• [What you have to do] If an entry holds a picture, drop the picture but restate the entry word for word.

** Opening Records for this task block **

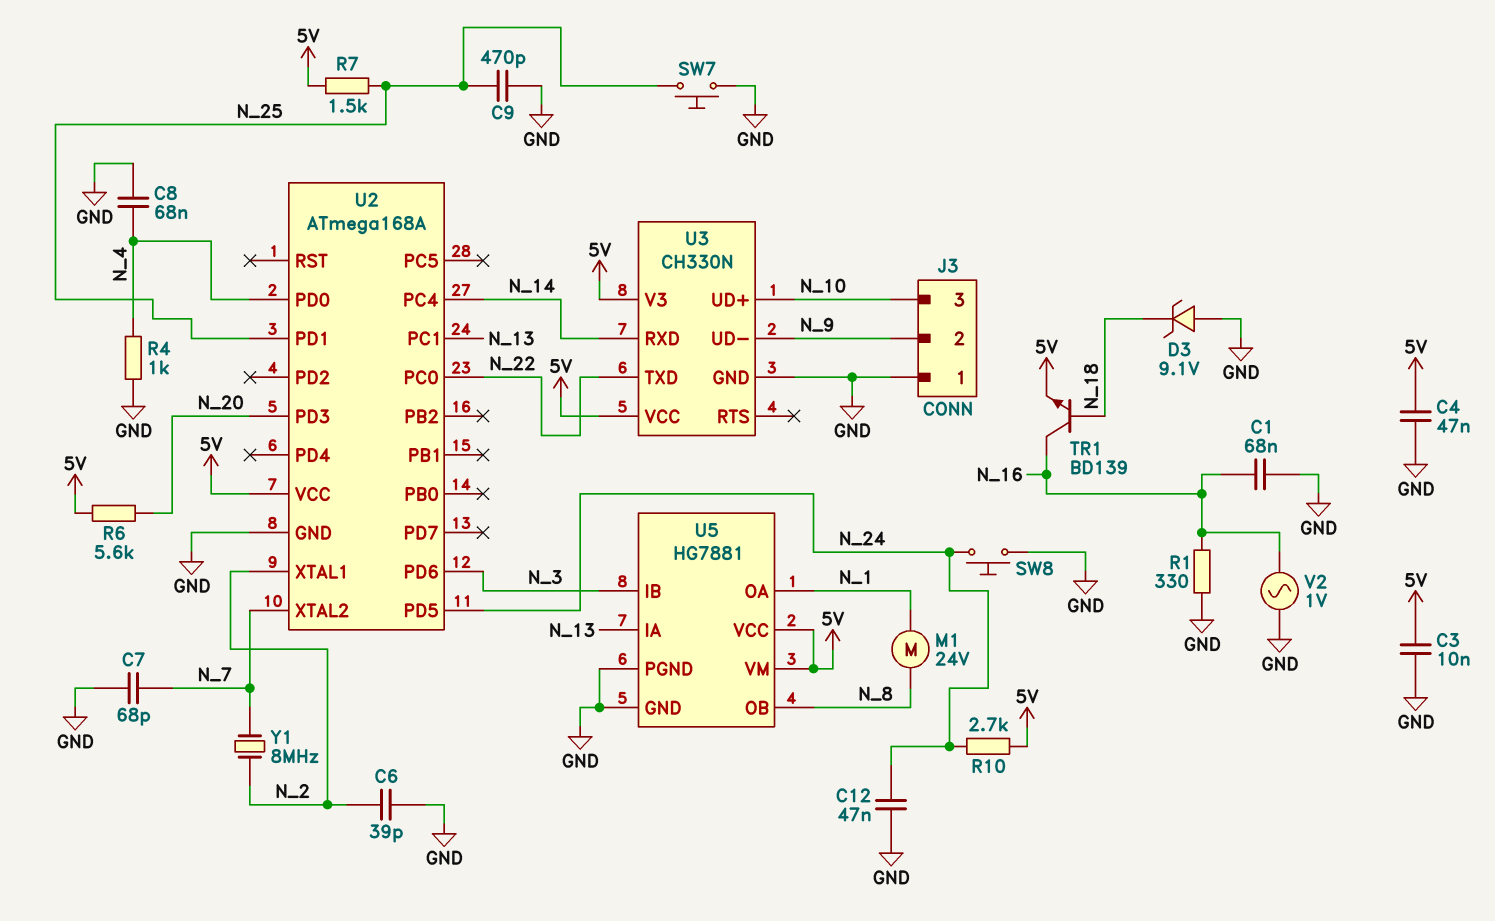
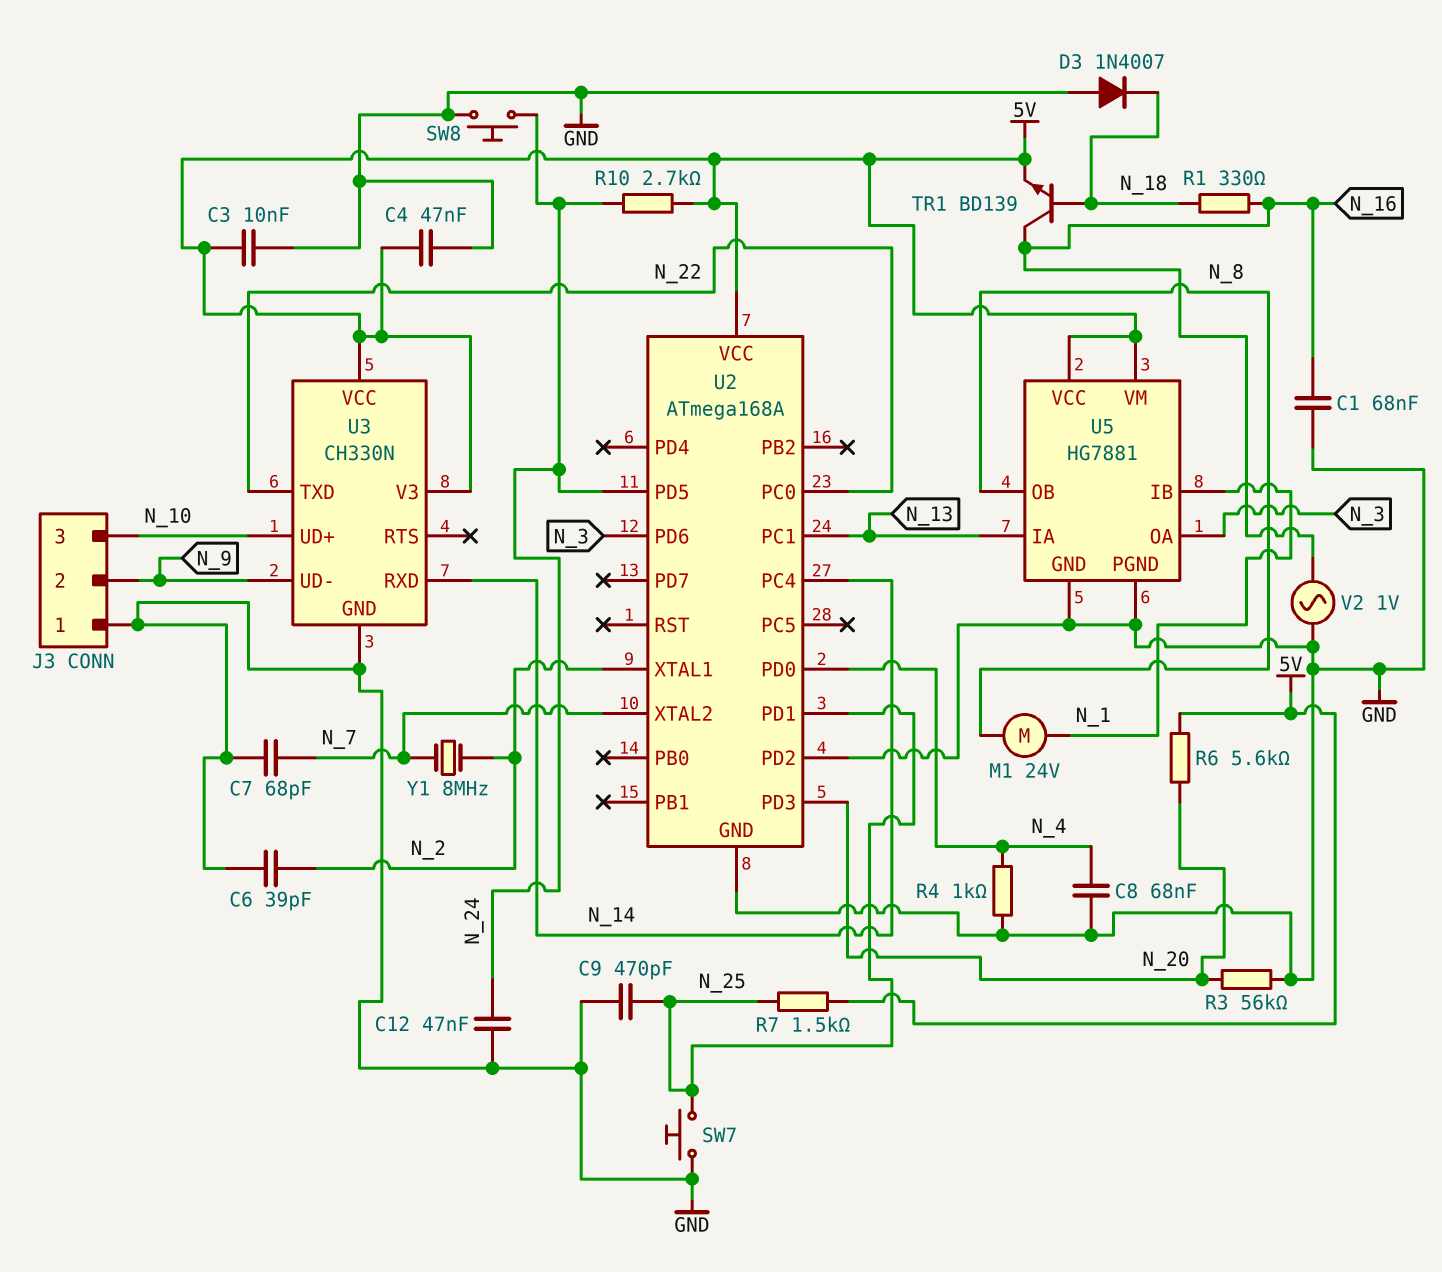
D3: zener 9.1V (A GND, K N_18) -> diode 1N4007 (A GND, K N_18)
R1: 330 (GND, N_16) -> 330 (N_16, N_18)
R3: none -> 56k (GND, N_20)
U2 pin PD2: none -> GND
U5 pin IB: N_3 -> N_1
U5 pin OA: N_1 -> N_3

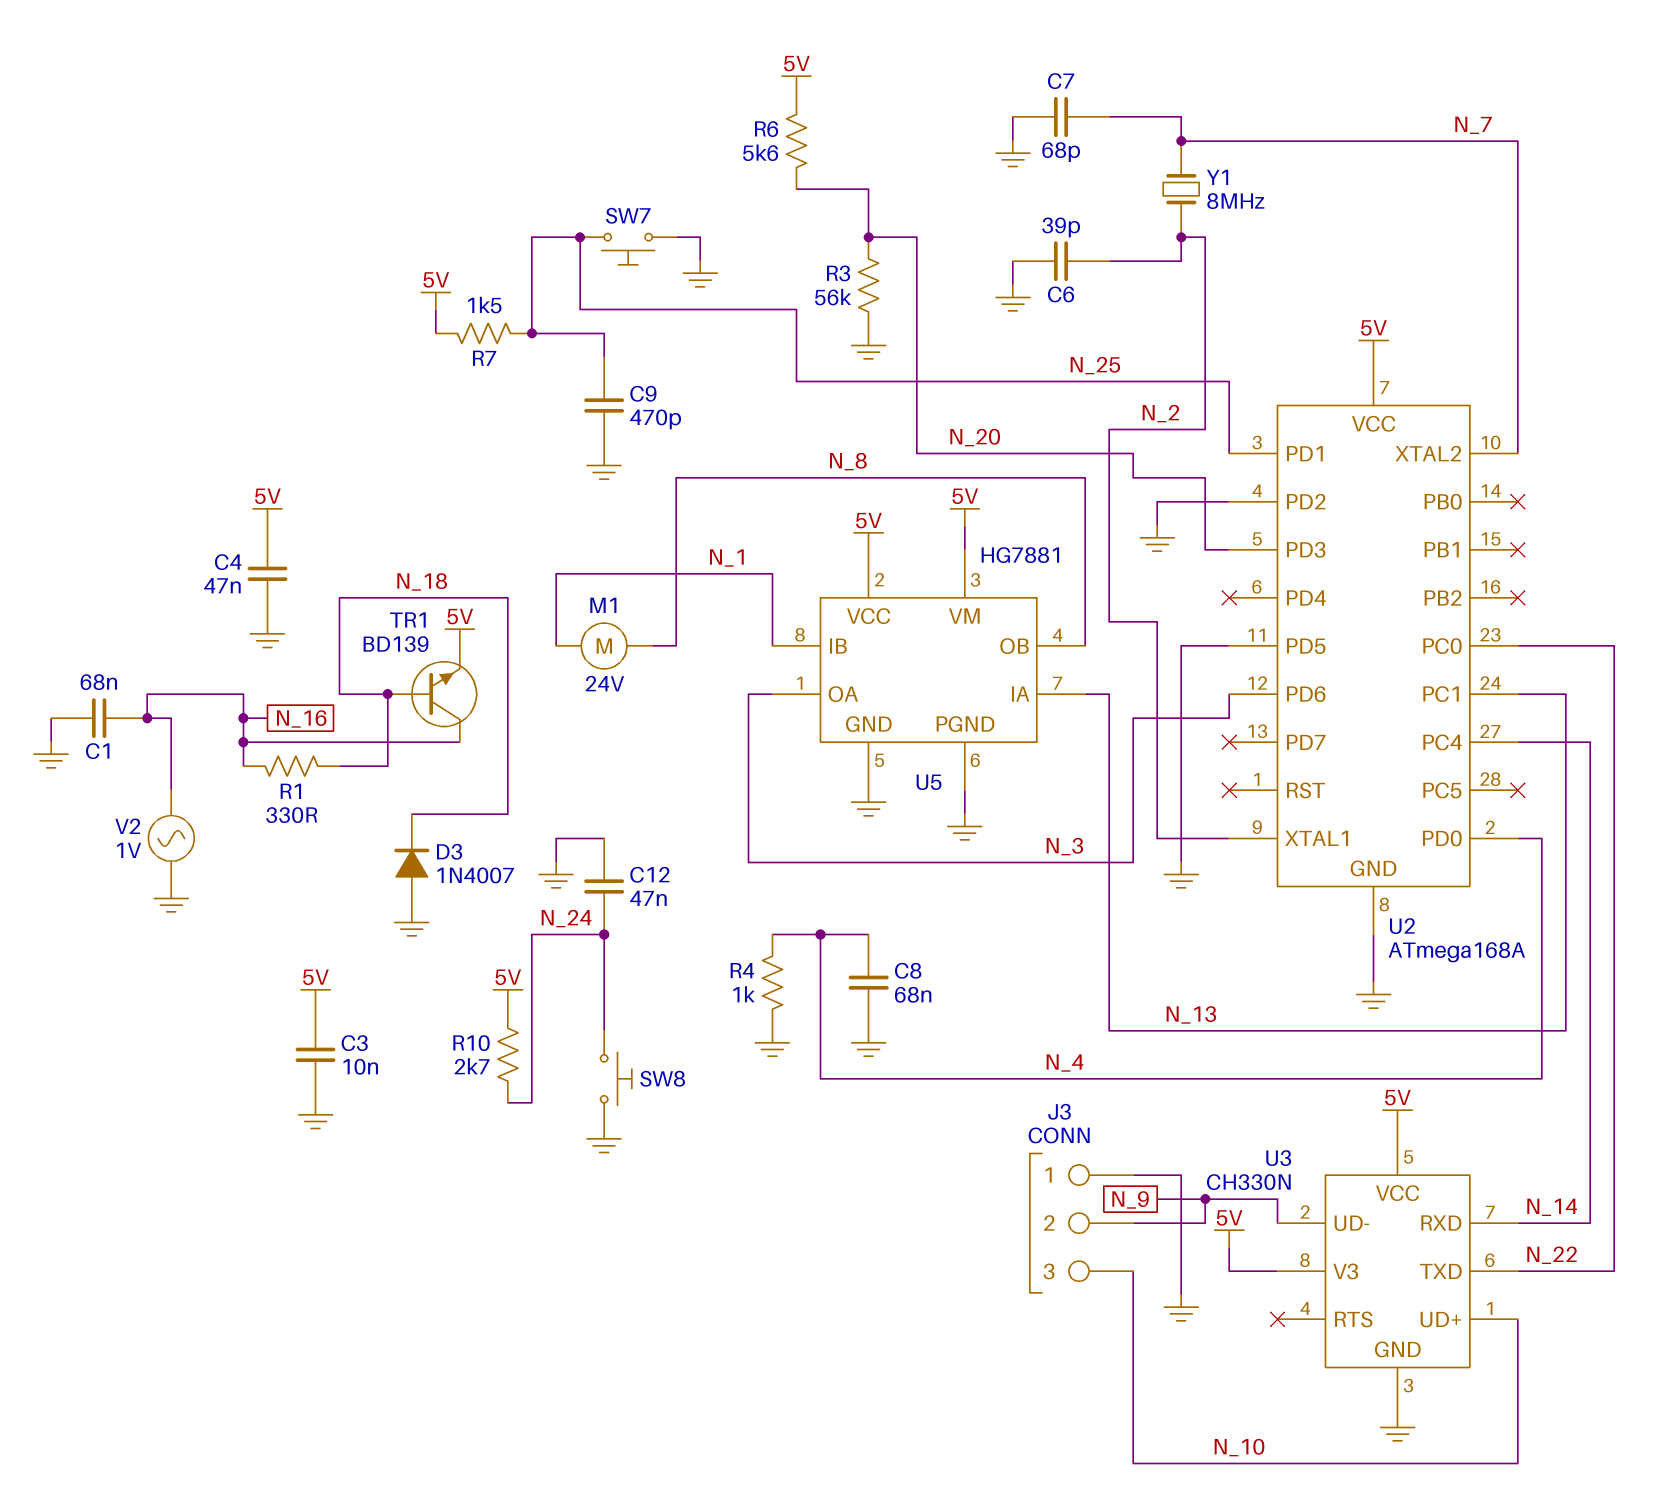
U2 pin PD5: N_24 -> GND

** Closing Records for this task block **

• [Exercise solution]
D3: zener 9.1V (A GND, K N_18) -> diode 1N4007 (A GND, K N_18)
R1: 330 (GND, N_16) -> 330 (N_16, N_18)
R3: none -> 56k (GND, N_20)
U2 pin PD2: none -> GND
U5 pin IB: N_3 -> N_1
U5 pin OA: N_1 -> N_3

U2 pin PD5: N_24 -> GND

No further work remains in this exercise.